[[ THE RECORDS open ]]
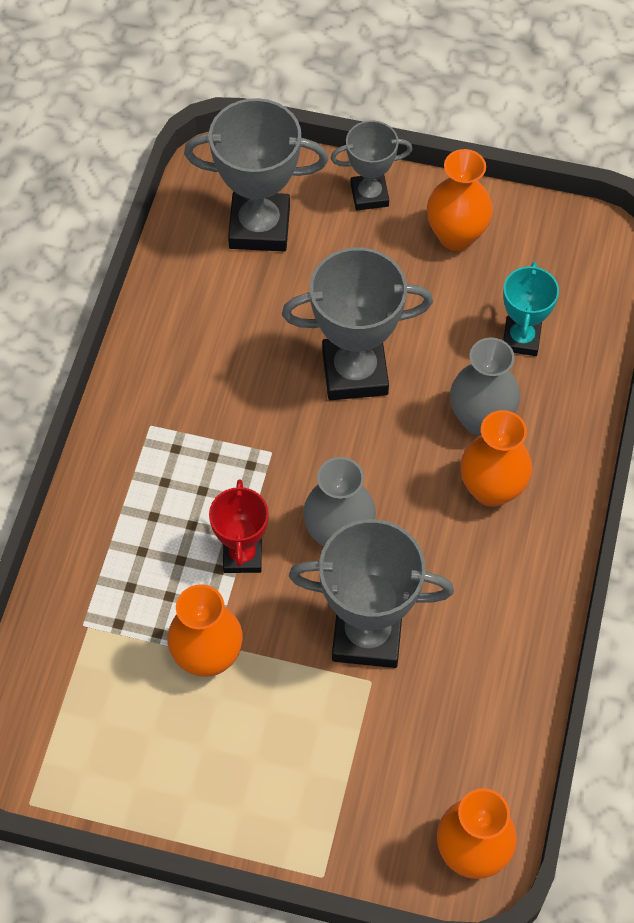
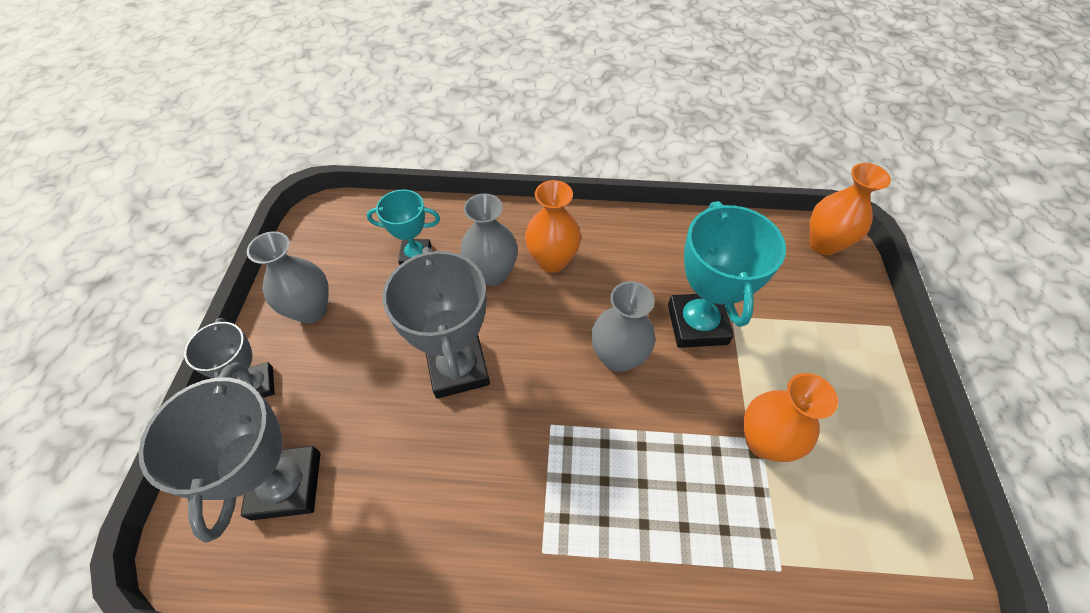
camera: 100 degrees left, 5 degrees down
(242, 555) = (660, 430): red trophy -> none
(367, 635) = (697, 324): grey trophy -> turquoise trophy
(456, 236) = (311, 310): orange vase -> grey vase

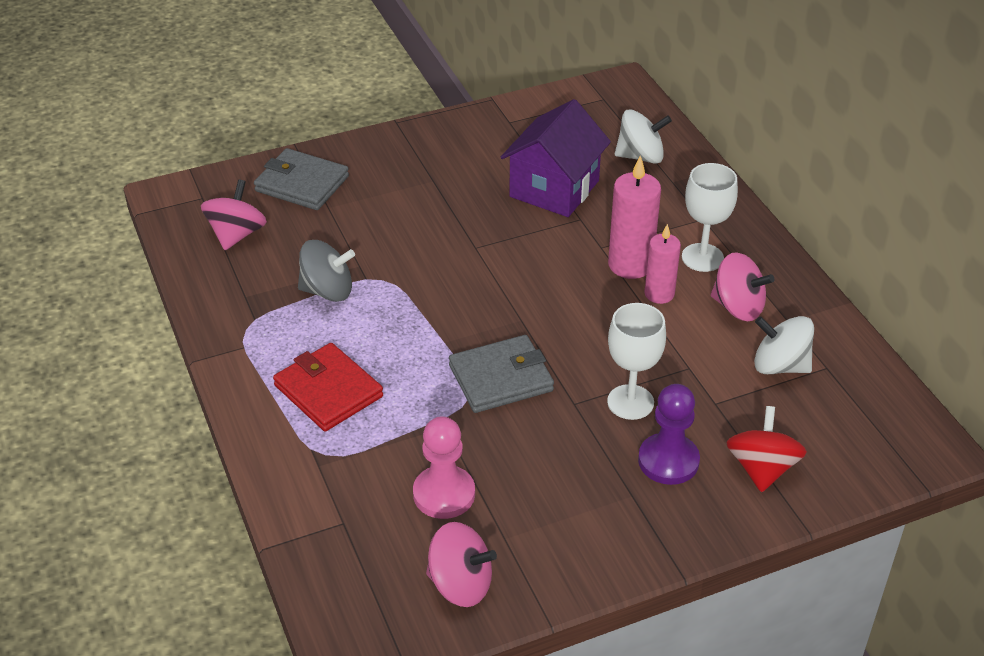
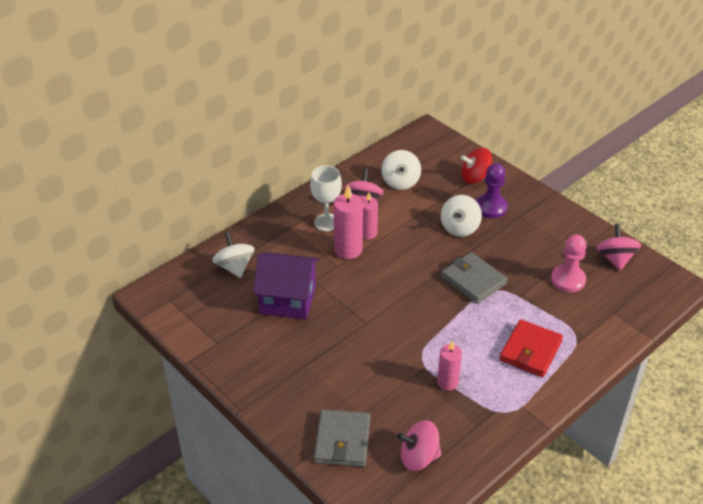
camera: 110 degrees left, 0 degrees up
(327, 291) = (447, 382): grey spinning top -> pink candle
(630, 402) = (459, 228): white goblet -> white spinning top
[[ THE RECORDS closed ]]
## YOUR ASSIGNMENT
What is the number of lines in the data that include "spinning"? Respond with that number and no other text.

## ANSWER TO THIS EXERCISE
2